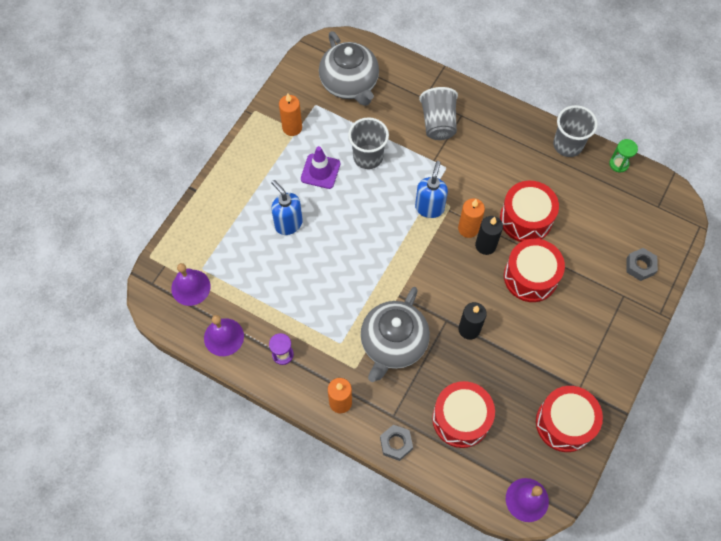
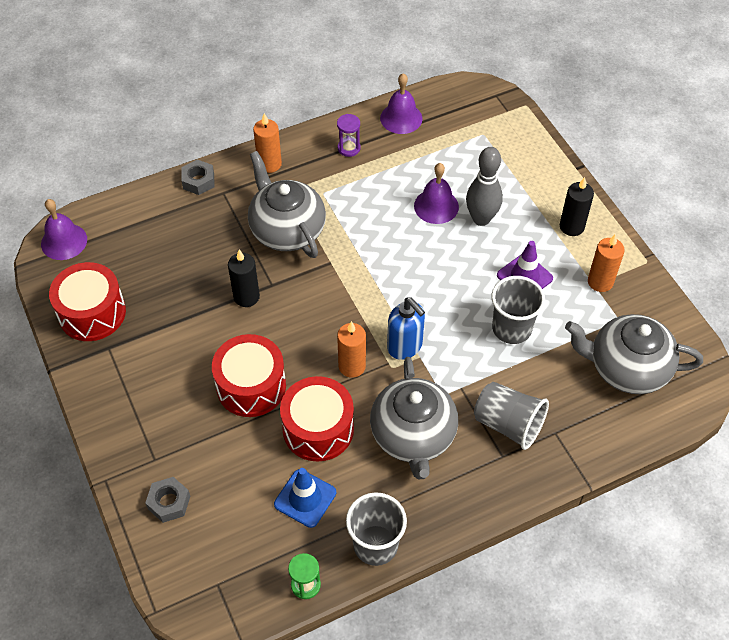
camera: 125 degrees right, 10 degrees down
purple bell [171,263,210,306] -> purple bell moved to [414,163,459,224]
blue soap dispenser [271,180,303,235] -> grey bowling pin [466,147,503,226]
red drum [432,381,495,448] -> none
black candle [475,216,503,255] -> black candle moved to [560,177,594,236]
none -> blue traffic cone [274,468,336,528]
none -> grey teapot [370,357,458,479]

= = = =

GOAL OF THE EXERCISE | From the line containing "red drum [432,381,495,448] -> none" through the last line of the records above, reproduce every line exactly.

EXERCISE RESPONSE |
red drum [432,381,495,448] -> none
black candle [475,216,503,255] -> black candle moved to [560,177,594,236]
none -> blue traffic cone [274,468,336,528]
none -> grey teapot [370,357,458,479]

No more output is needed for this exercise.